Records for the exercise —

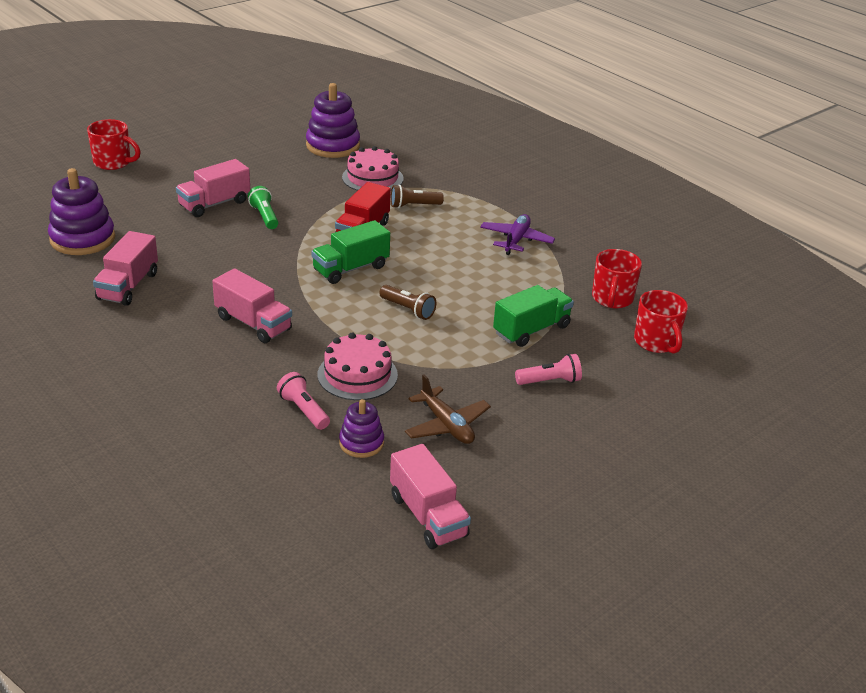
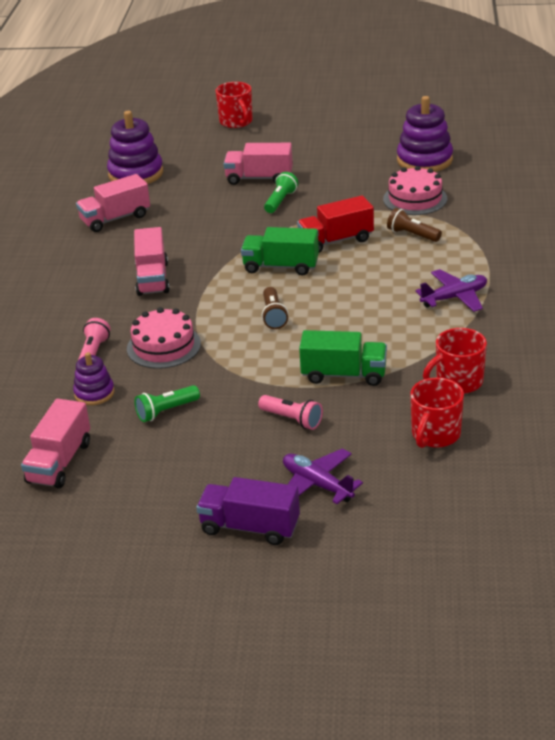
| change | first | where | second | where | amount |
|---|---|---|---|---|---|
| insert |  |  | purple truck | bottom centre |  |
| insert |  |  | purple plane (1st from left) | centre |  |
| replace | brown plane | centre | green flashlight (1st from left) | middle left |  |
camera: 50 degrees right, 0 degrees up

==

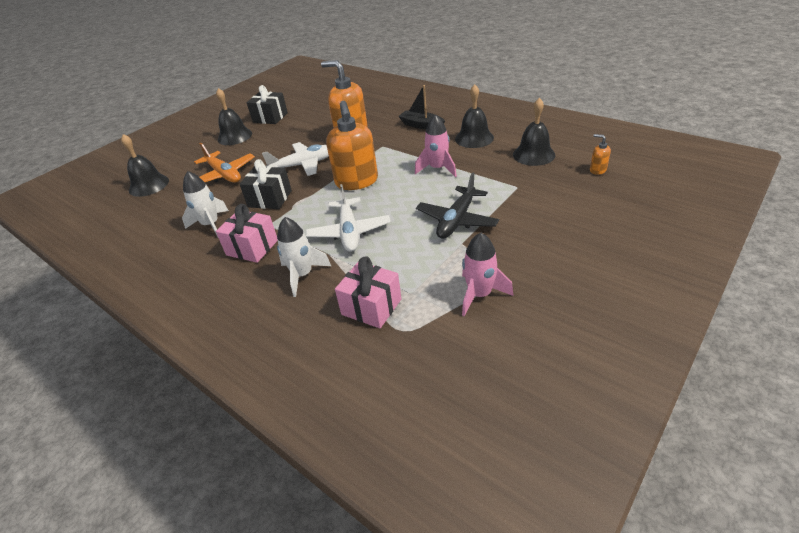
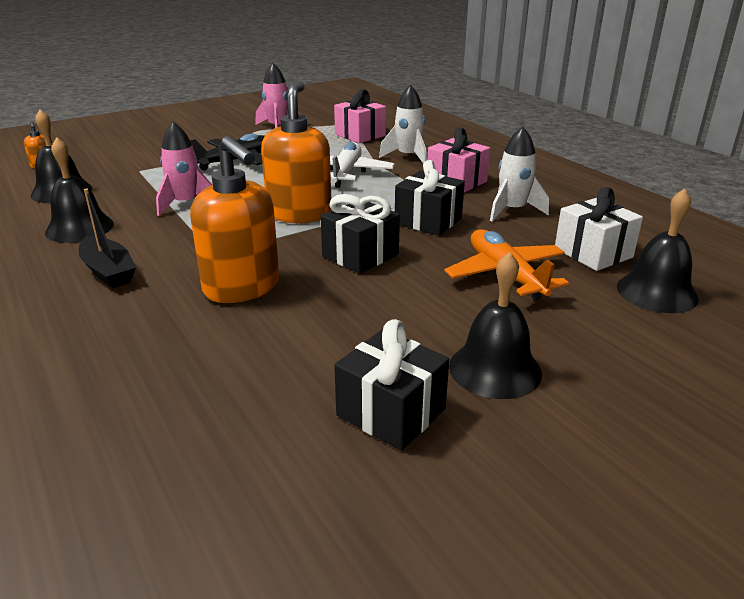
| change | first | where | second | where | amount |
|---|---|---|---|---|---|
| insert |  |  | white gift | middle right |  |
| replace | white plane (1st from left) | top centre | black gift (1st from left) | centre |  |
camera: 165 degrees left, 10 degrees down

==

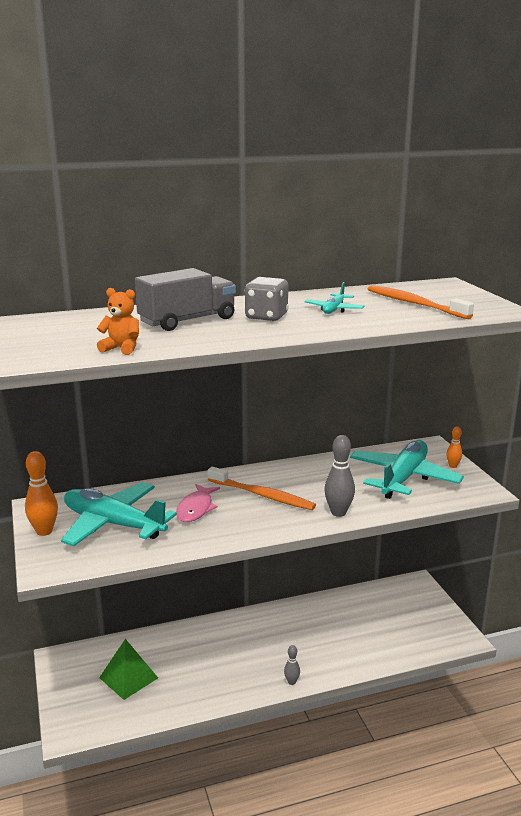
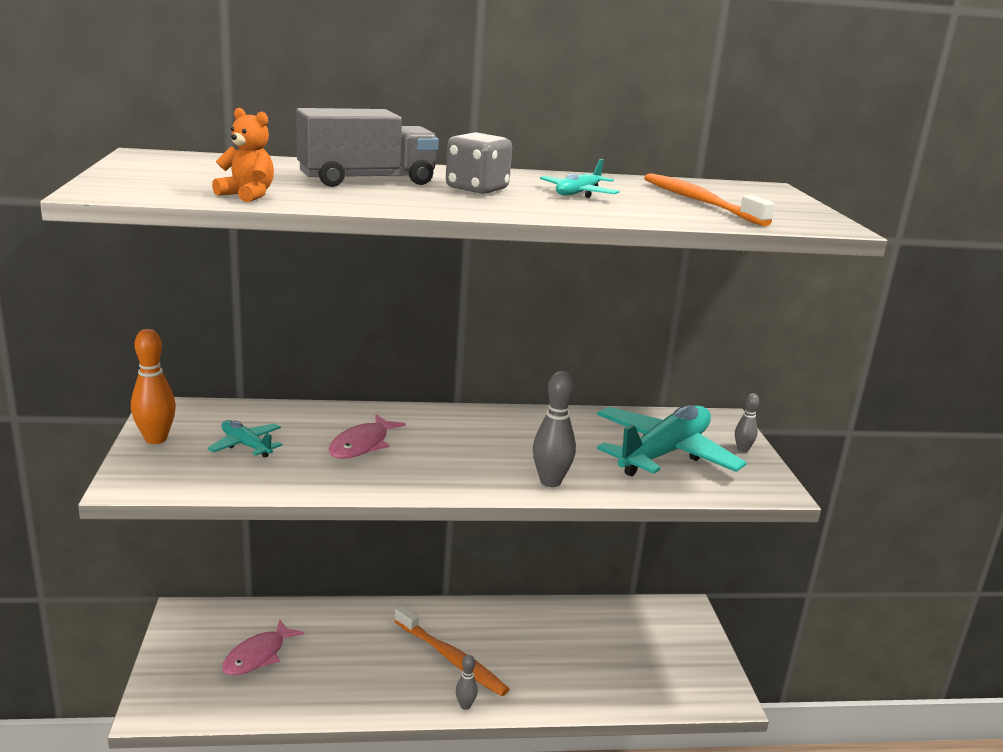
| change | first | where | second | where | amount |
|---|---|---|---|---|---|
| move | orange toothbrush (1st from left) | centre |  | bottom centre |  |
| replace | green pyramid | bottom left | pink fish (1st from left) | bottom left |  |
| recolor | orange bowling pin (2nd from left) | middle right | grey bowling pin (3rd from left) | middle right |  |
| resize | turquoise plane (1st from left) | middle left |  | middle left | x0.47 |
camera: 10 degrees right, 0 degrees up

Your objective —
Going through the entries above, count each line that has the word "orange" and report only the count.

Written response —
2